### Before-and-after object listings
┌──
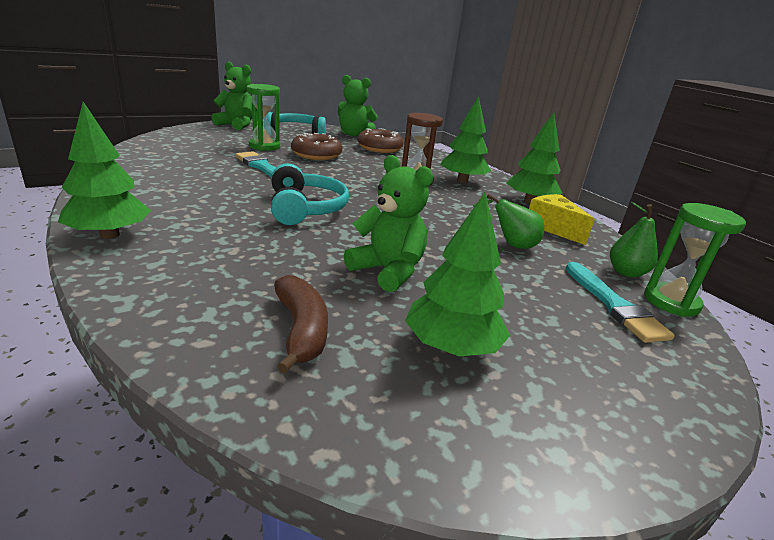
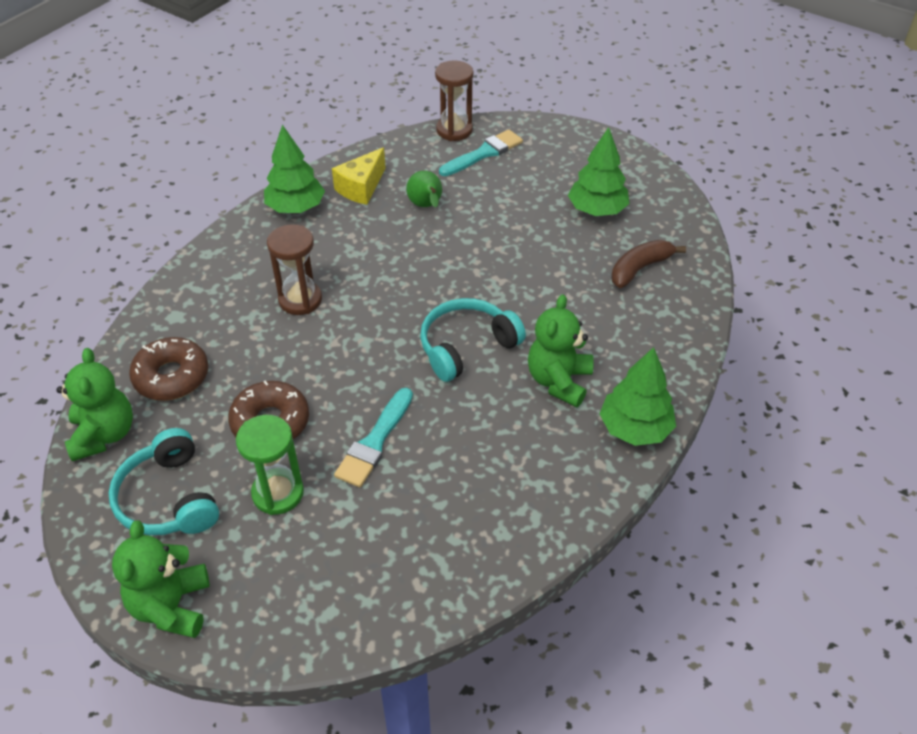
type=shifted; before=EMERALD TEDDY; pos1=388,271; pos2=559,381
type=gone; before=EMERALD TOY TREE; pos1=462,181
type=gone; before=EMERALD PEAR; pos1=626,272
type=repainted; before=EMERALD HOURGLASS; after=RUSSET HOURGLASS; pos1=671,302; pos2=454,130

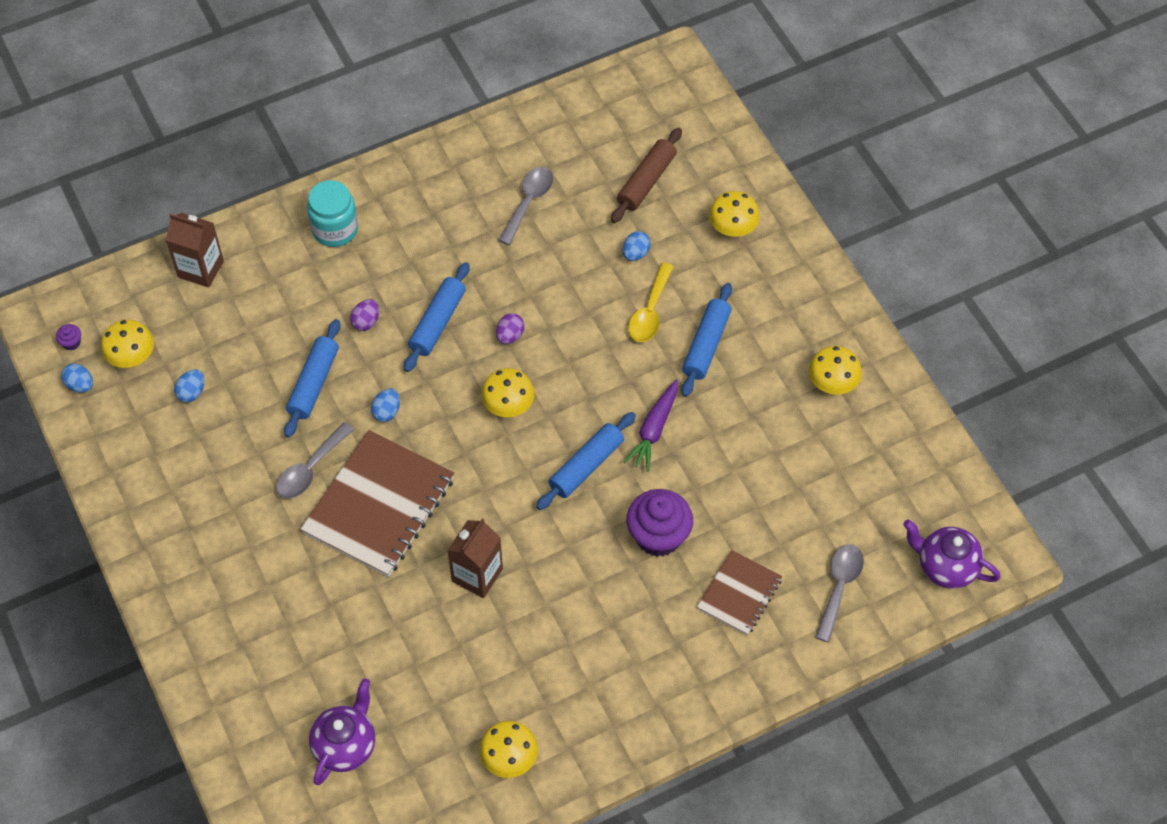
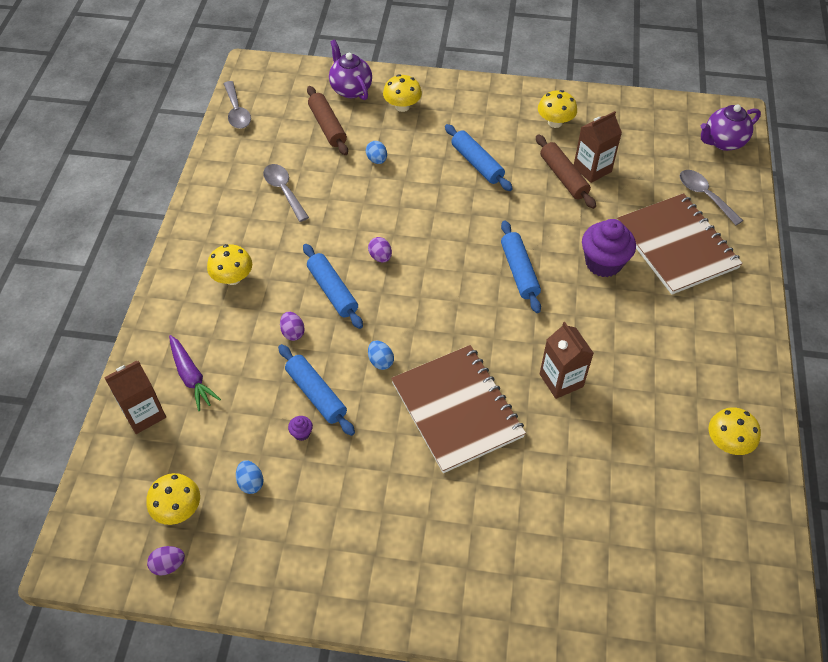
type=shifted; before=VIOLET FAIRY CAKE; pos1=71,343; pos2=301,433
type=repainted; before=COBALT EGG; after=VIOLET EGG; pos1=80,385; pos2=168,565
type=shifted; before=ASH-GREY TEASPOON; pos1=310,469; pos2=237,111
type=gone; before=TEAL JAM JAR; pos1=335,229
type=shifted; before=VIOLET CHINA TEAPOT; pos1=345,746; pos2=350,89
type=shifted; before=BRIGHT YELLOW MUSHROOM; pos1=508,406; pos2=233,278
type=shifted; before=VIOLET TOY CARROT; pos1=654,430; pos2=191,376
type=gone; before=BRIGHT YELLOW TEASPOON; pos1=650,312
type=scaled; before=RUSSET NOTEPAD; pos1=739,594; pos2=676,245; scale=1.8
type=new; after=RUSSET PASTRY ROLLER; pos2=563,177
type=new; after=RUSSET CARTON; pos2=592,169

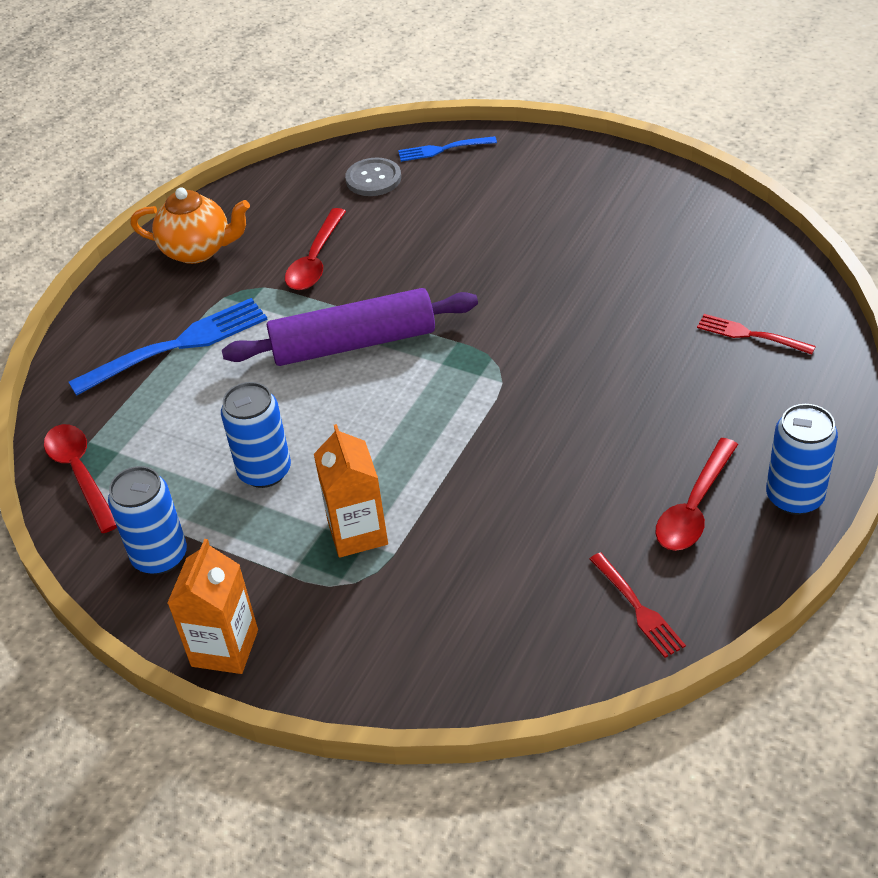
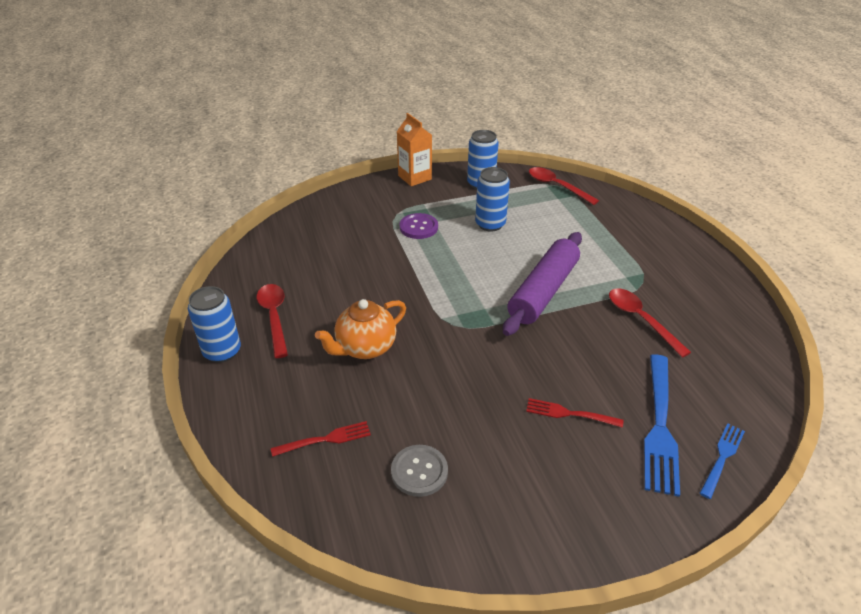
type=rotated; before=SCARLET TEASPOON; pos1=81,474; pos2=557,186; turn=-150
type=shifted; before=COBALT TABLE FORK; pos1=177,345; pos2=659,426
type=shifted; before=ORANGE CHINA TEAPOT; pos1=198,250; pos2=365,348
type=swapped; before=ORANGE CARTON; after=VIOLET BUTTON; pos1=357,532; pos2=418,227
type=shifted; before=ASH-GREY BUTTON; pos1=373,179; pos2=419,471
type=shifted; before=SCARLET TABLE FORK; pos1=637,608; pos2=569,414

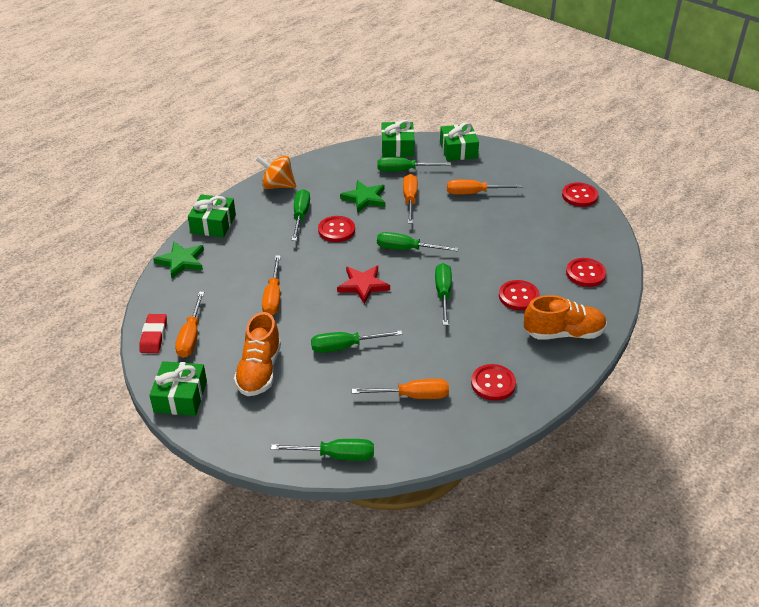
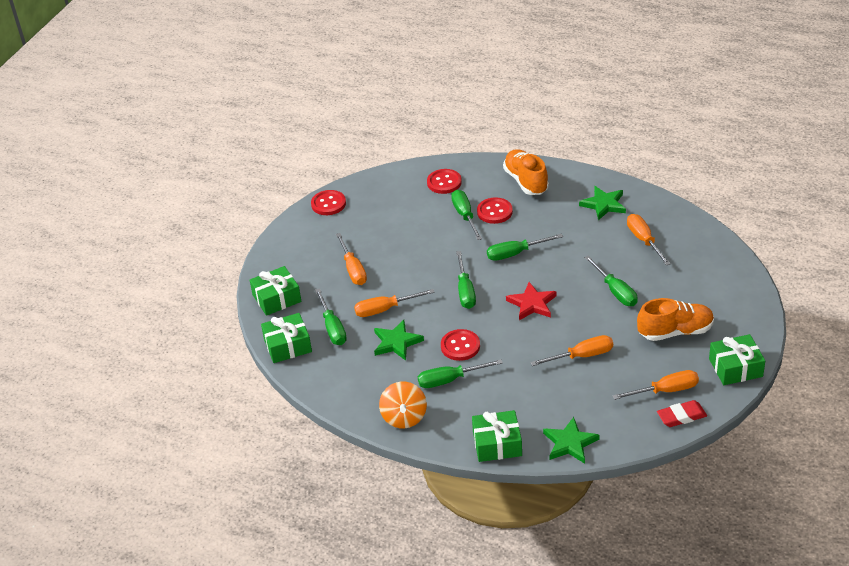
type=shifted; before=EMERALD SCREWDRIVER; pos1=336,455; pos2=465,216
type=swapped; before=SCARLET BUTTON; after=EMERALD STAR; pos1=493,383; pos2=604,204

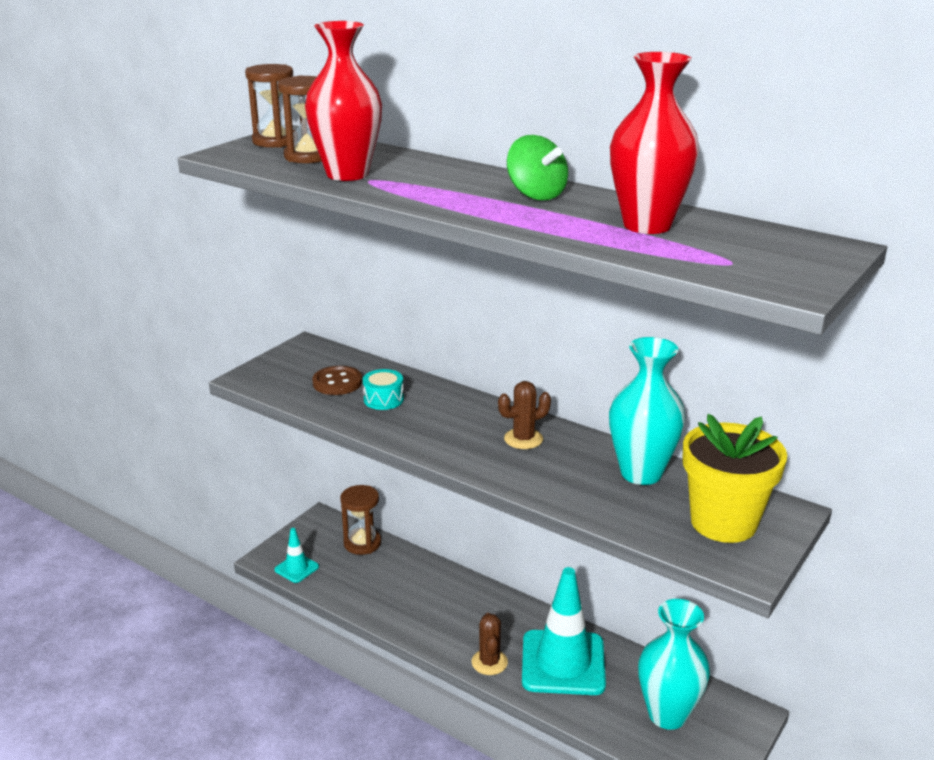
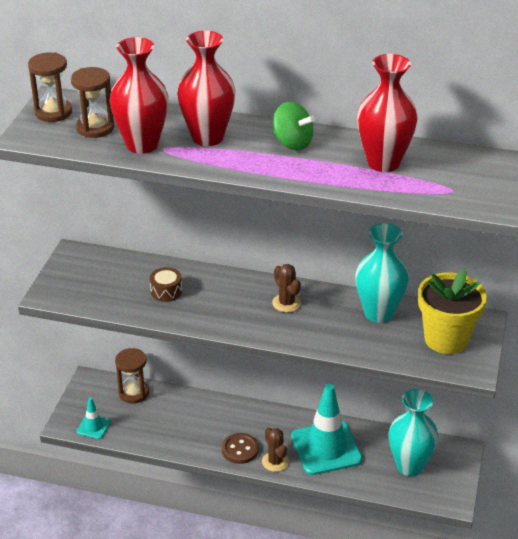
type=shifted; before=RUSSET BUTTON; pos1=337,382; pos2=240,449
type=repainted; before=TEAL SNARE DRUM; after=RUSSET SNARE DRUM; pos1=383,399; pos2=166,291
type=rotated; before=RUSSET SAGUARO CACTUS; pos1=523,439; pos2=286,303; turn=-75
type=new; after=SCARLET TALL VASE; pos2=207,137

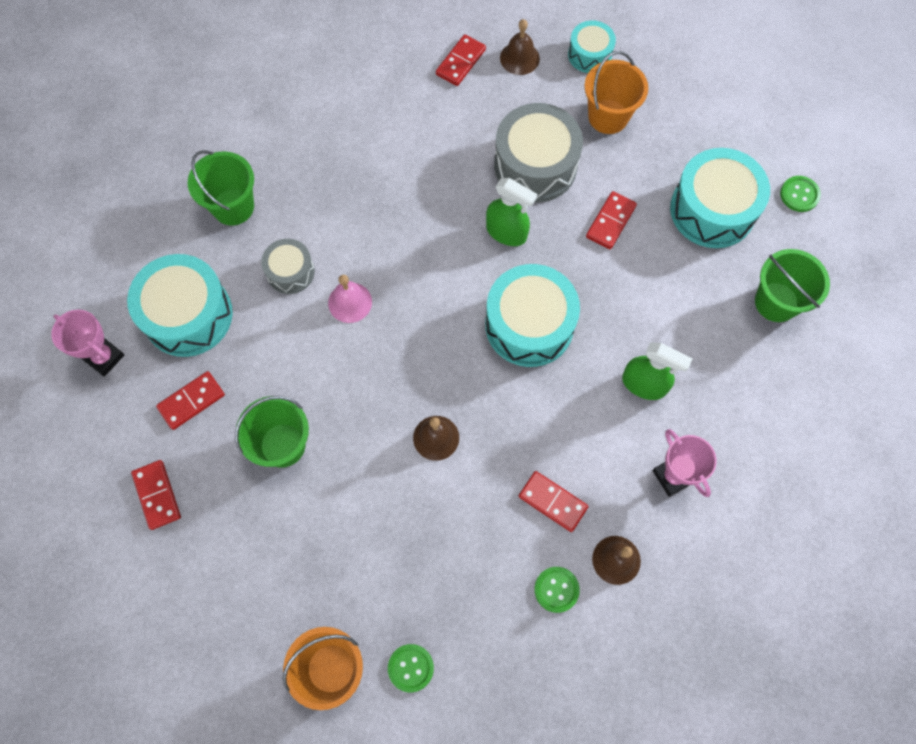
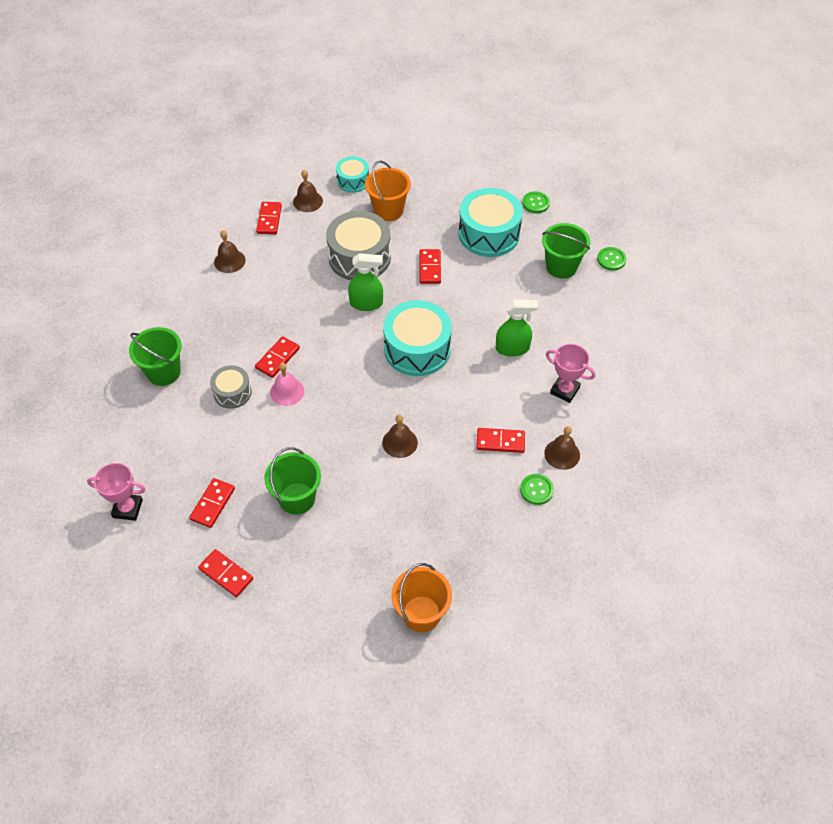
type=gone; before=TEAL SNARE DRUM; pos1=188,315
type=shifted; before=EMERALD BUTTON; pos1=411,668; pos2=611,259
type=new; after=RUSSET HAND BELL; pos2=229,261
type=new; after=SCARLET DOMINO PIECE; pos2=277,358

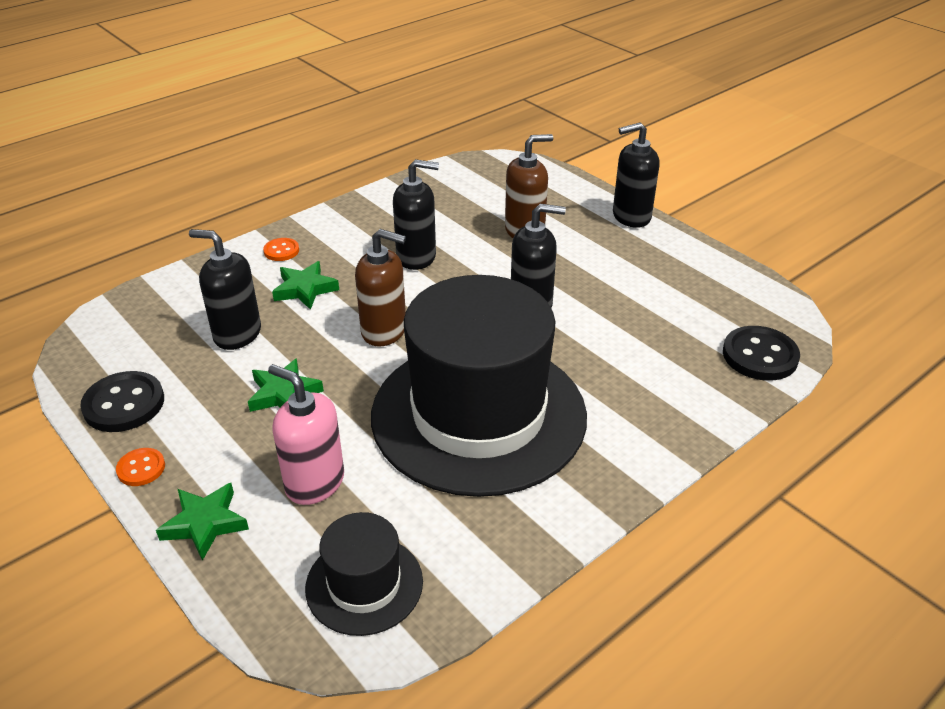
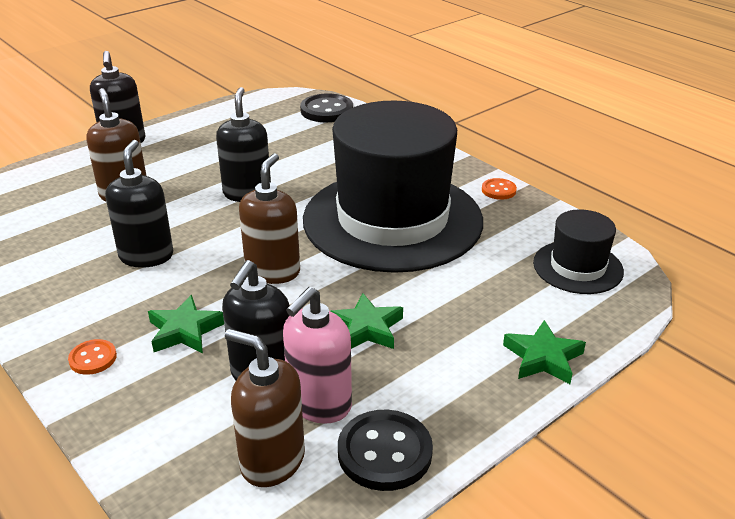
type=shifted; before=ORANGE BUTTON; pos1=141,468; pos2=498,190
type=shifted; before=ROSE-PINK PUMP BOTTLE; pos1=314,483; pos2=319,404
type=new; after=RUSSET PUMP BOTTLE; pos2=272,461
└──
### Problem statement
Repeat, exactly as they stand above, the lines from the line with "type=gone; before=EMERALD TOY" to the line with "type=gone; before=EMERALD PEAR; pos1=626,272", both lines included.

### Answer for this exercise
type=gone; before=EMERALD TOY TREE; pos1=462,181
type=gone; before=EMERALD PEAR; pos1=626,272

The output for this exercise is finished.